→ To do: Would you please output the lines from the one holding "lunettes (marron) [463" to the end of the entries, exactly and with no others?

→ Source information:
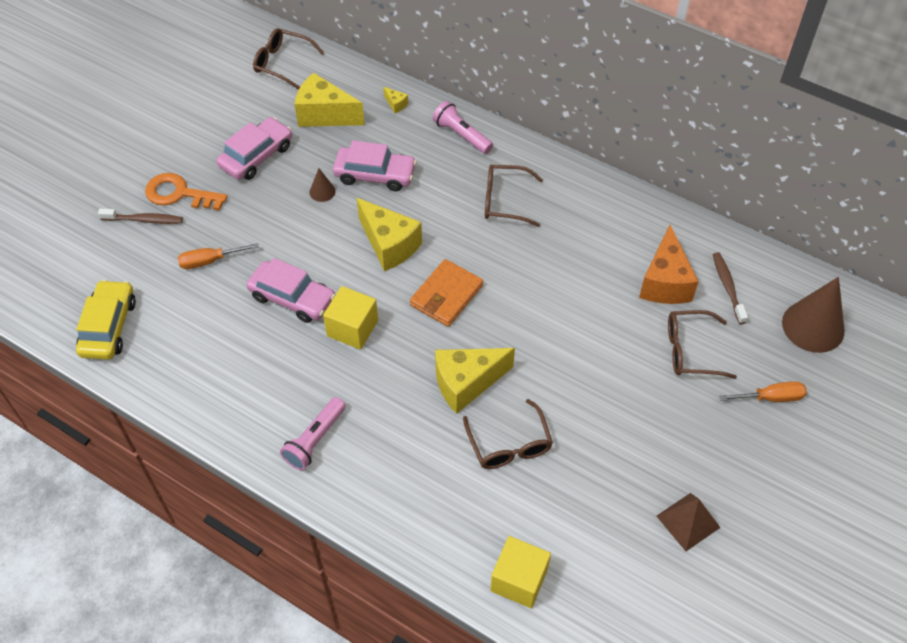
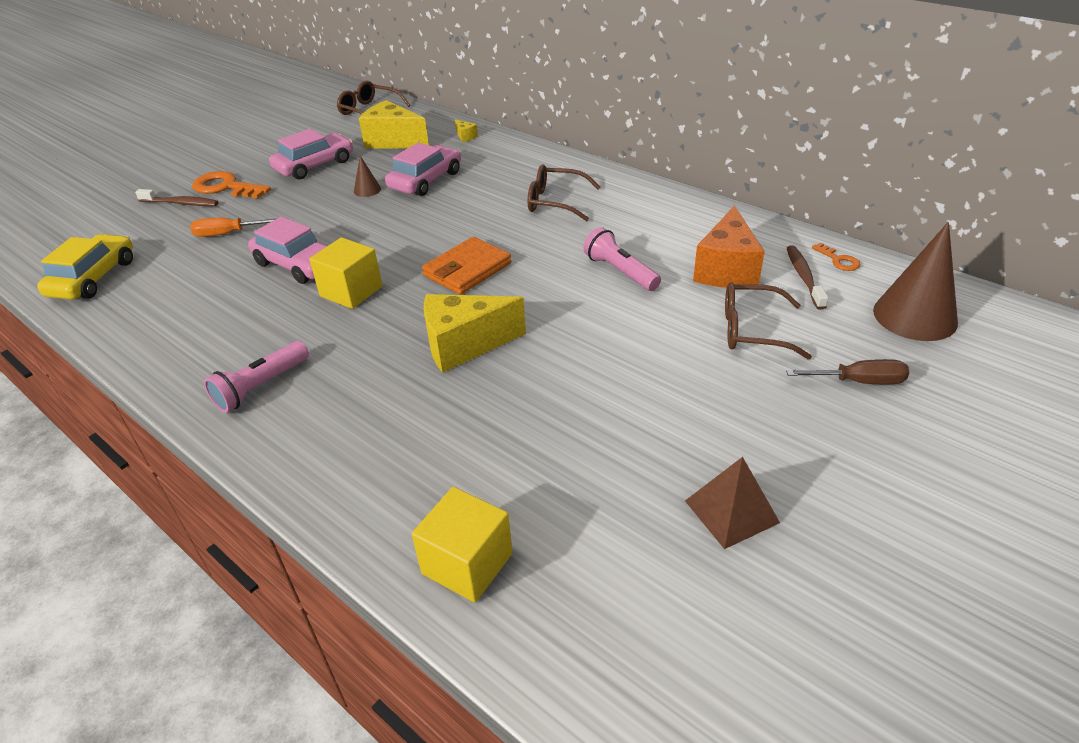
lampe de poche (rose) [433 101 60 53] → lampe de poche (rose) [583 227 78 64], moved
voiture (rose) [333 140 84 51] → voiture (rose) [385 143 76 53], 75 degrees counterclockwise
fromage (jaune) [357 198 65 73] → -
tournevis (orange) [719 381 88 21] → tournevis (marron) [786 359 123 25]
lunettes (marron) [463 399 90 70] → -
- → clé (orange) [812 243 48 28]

→ Solution to the exercise:
lunettes (marron) [463 399 90 70] → -
- → clé (orange) [812 243 48 28]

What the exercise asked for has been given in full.